## Exercise details
Every record below must be returned word for word, with the pictures left out.

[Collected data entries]
──────────
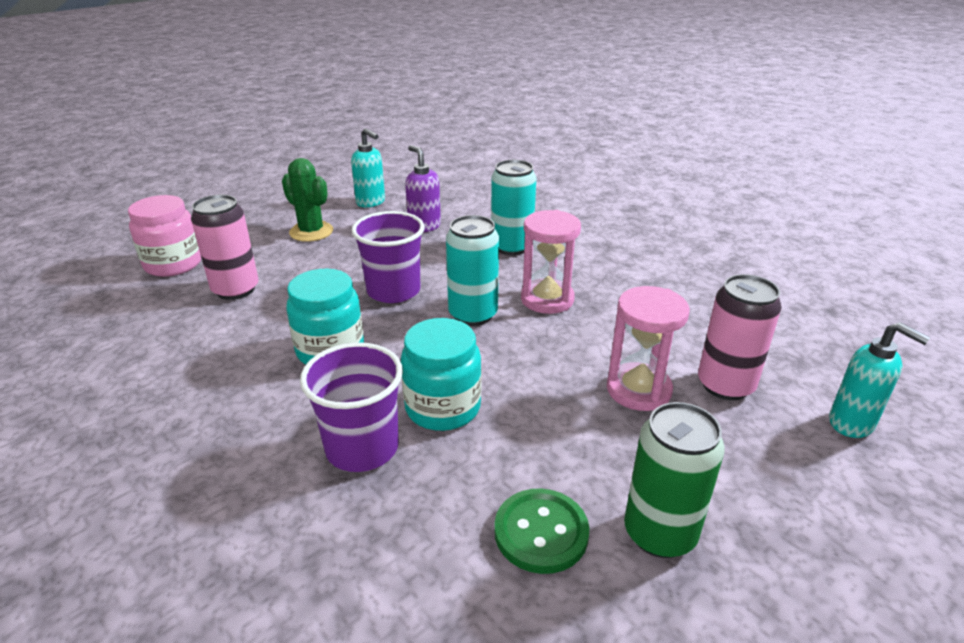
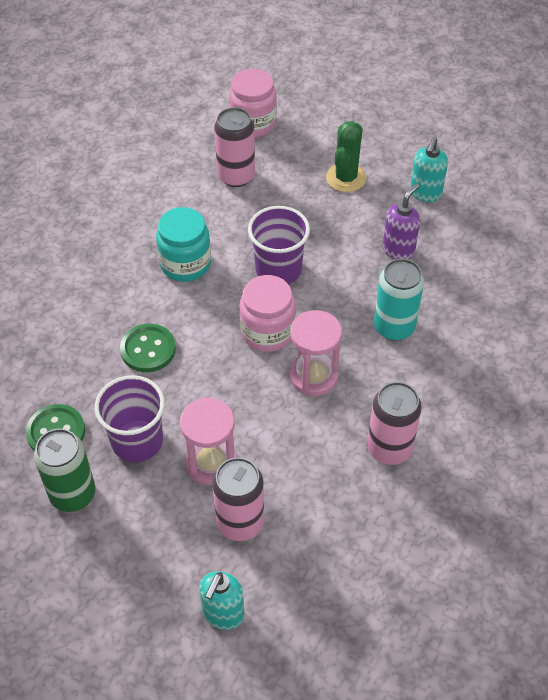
camera: 70 degrees right, 20 degrees up
(362, 448) = (96, 321): purple cup -> purple cup (137, 441)
(443, 407) = (148, 349): turquoise jar -> green button
(473, 314) = (267, 332): turquoise can -> pink jar
(650, 278) = (389, 448): none -> pink can

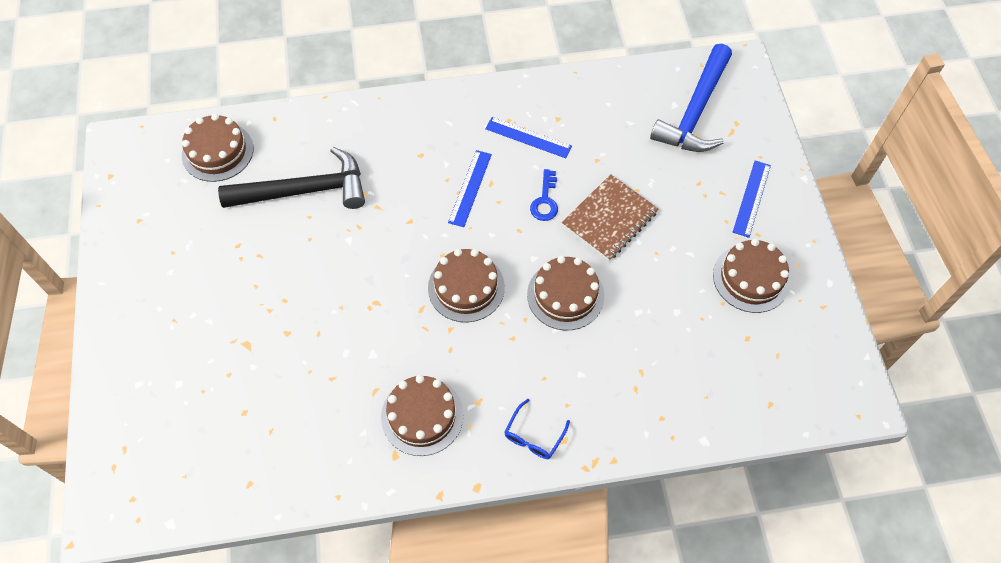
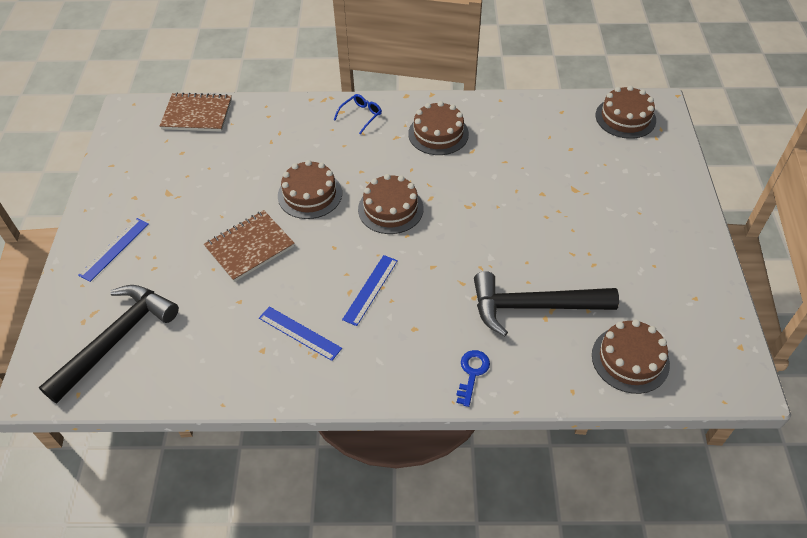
camera: 170 degrees left, 10 degrees down
(545, 200) = (302, 269): blue key -> blue key (472, 373)
(695, 111) = (116, 339): blue hammer -> black hammer
(751, 278) = (154, 189): brown cake -> brown cake (625, 118)
(760, 407) = (197, 114): none -> brown notebook

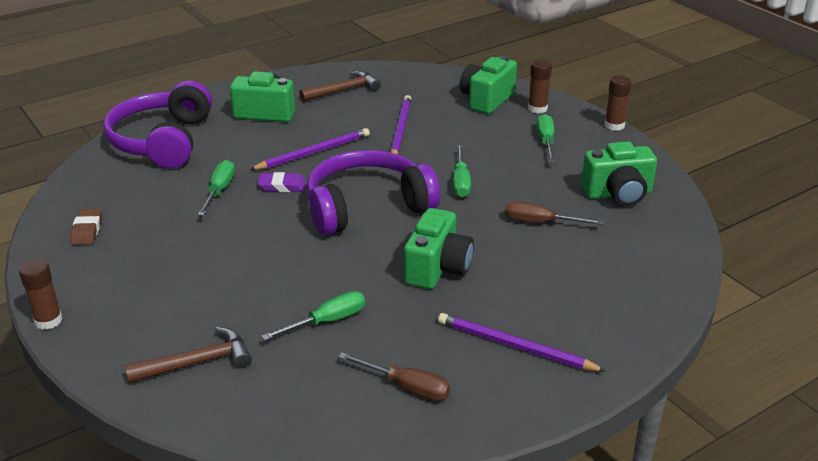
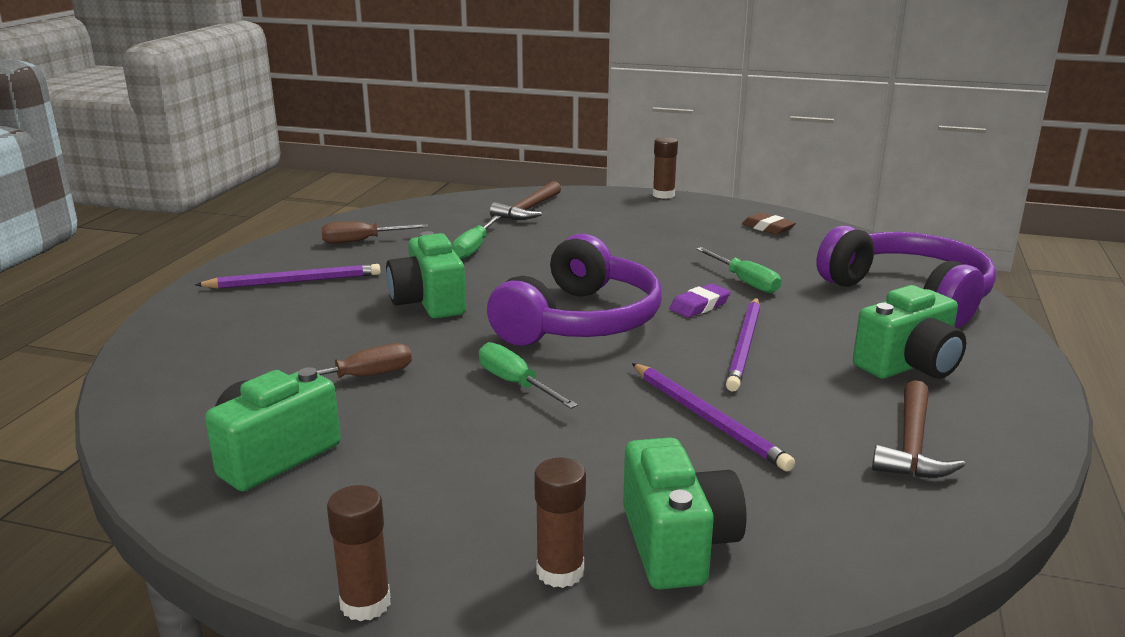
camera: 140 degrees right, 10 degrees down
(545, 141) = (467, 499): green screwdriver -> none

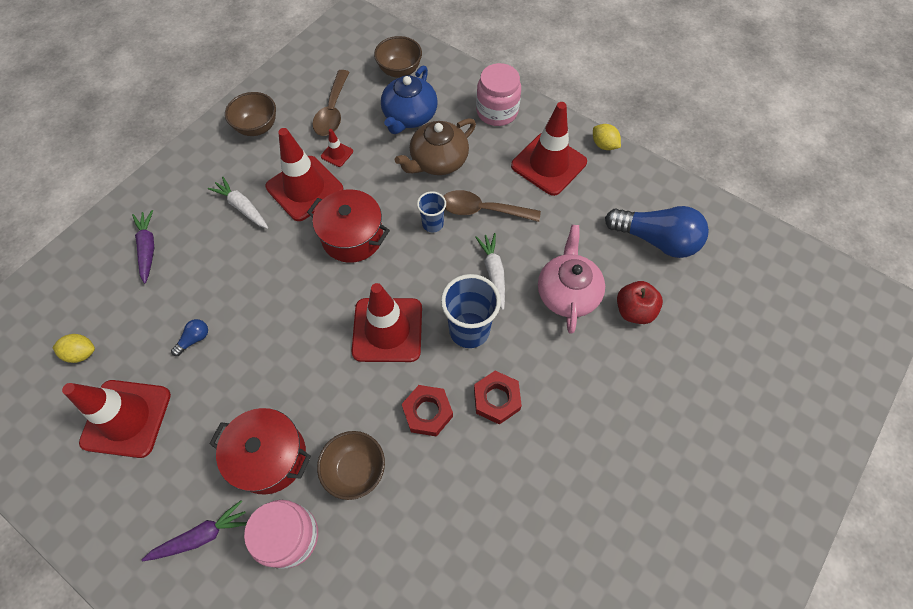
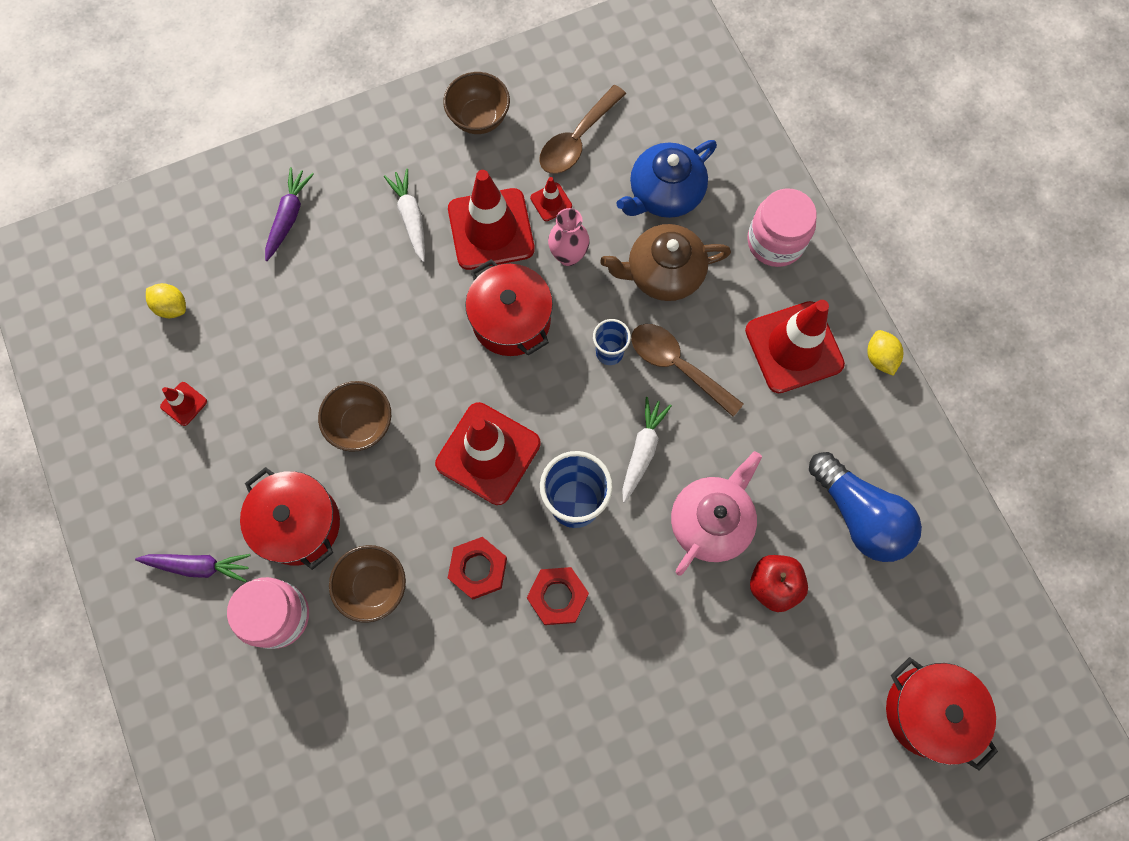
camera: 30 degrees right, 10 degrees up
(126, 418) = (184, 404): red traffic cone -> red traffic cone, size x0.43
(194, 339) = (287, 353): blue light bulb -> none
(368, 179) = (568, 255): none -> pink vase
(400, 70) = (689, 121): brown bowl -> brown bowl (361, 424)
(782, 335) = (928, 712): none -> red pot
──────────
## Written response
camera: 70 degrees right, 20 degrees up
(362, 448) = (96, 321): purple cup -> purple cup (137, 441)
(443, 407) = (148, 349): turquoise jar -> green button
(473, 314) = (267, 332): turquoise can -> pink jar
(650, 278) = (389, 448): none -> pink can

camera: 170 degrees left, 10 degrees down
(545, 200) = (302, 269): blue key -> blue key (472, 373)
(695, 111) = (116, 339): blue hammer -> black hammer
(751, 278) = (154, 189): brown cake -> brown cake (625, 118)
(760, 407) = (197, 114): none -> brown notebook

camera: 140 degrees right, 10 degrees down
(545, 141) = (467, 499): green screwdriver -> none

camera: 30 degrees right, 10 degrees up
(126, 418) = (184, 404): red traffic cone -> red traffic cone, size x0.43
(194, 339) = (287, 353): blue light bulb -> none
(368, 179) = (568, 255): none -> pink vase
(400, 70) = (689, 121): brown bowl -> brown bowl (361, 424)
(782, 335) = (928, 712): none -> red pot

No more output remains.